## TRY IT
What lines below include the word "white"? Copy each one.

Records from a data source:
......
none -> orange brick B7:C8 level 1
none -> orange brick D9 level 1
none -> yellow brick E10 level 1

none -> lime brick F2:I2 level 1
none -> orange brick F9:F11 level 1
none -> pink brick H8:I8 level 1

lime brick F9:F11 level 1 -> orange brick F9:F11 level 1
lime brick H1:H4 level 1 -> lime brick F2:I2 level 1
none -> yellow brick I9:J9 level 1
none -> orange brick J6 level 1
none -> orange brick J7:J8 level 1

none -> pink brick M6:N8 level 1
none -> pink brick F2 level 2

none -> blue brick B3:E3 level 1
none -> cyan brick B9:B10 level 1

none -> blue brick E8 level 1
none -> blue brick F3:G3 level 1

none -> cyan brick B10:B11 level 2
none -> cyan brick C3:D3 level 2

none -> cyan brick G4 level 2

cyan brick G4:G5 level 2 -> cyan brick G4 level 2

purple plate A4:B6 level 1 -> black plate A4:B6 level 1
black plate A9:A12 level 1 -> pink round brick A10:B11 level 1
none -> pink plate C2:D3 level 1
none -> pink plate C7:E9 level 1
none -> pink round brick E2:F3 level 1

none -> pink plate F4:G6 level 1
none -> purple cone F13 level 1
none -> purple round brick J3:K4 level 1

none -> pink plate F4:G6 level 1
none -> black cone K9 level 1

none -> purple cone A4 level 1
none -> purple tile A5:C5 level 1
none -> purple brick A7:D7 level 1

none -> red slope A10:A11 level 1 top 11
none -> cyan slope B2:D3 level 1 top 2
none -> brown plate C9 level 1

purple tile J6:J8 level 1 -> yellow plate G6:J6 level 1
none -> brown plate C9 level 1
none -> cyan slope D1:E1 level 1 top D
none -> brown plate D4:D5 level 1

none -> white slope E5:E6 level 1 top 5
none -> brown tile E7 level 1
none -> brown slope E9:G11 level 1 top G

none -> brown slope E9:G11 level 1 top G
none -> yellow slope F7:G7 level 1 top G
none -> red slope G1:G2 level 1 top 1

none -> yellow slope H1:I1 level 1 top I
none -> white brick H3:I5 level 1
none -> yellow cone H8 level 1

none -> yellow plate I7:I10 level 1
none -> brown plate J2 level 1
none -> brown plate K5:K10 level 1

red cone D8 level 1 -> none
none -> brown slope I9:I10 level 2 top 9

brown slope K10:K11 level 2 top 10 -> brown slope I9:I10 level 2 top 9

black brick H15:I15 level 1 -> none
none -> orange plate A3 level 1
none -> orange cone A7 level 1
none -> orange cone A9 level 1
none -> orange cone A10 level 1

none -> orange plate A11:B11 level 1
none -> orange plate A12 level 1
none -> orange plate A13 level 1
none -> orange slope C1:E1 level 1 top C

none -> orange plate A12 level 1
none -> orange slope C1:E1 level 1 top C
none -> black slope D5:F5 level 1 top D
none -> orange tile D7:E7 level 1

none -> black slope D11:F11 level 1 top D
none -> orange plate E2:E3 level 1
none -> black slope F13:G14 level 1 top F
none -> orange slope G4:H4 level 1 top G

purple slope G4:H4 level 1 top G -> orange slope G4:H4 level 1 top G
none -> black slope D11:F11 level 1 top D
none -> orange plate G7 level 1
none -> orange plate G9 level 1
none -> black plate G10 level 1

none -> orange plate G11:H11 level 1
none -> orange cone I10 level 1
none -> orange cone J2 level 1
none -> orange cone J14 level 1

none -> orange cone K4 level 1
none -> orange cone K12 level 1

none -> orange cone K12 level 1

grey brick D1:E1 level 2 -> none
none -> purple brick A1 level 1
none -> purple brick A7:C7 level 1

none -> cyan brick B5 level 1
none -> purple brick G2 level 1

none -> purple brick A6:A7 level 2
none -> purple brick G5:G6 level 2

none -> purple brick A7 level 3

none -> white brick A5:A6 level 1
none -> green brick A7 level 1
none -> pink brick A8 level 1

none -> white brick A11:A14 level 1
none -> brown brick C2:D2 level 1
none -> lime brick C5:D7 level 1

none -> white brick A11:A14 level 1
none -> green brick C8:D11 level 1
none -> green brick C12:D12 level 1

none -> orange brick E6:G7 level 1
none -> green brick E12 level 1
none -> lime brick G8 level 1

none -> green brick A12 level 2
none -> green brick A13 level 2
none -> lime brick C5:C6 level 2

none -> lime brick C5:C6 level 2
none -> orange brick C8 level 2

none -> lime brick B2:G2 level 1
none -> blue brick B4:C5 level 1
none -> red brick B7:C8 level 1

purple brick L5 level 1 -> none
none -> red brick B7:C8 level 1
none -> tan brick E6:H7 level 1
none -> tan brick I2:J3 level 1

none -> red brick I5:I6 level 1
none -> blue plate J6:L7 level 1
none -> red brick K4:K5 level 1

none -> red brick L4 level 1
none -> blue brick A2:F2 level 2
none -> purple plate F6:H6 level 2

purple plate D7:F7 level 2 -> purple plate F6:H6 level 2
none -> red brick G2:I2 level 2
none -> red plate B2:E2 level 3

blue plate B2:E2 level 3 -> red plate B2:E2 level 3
......
## TASK ANSWER
none -> white slope E5:E6 level 1 top 5
none -> white brick H3:I5 level 1
none -> white brick A5:A6 level 1
none -> white brick A11:A14 level 1
none -> white brick A11:A14 level 1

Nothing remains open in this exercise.